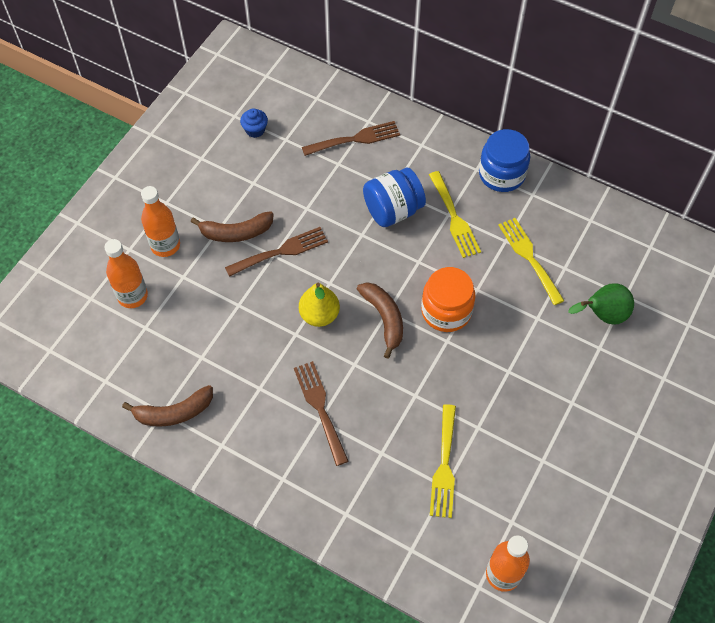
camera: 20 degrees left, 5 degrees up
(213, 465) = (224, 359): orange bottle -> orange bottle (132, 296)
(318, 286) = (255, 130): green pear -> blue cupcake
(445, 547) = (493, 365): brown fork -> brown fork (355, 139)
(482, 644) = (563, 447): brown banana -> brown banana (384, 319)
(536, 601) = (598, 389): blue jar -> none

####################

→ **Task to carry out**
If a line in the records above holds the string "blue", copy it.

→ **Exercise result**
(318, 286) = (255, 130): green pear -> blue cupcake
(536, 601) = (598, 389): blue jar -> none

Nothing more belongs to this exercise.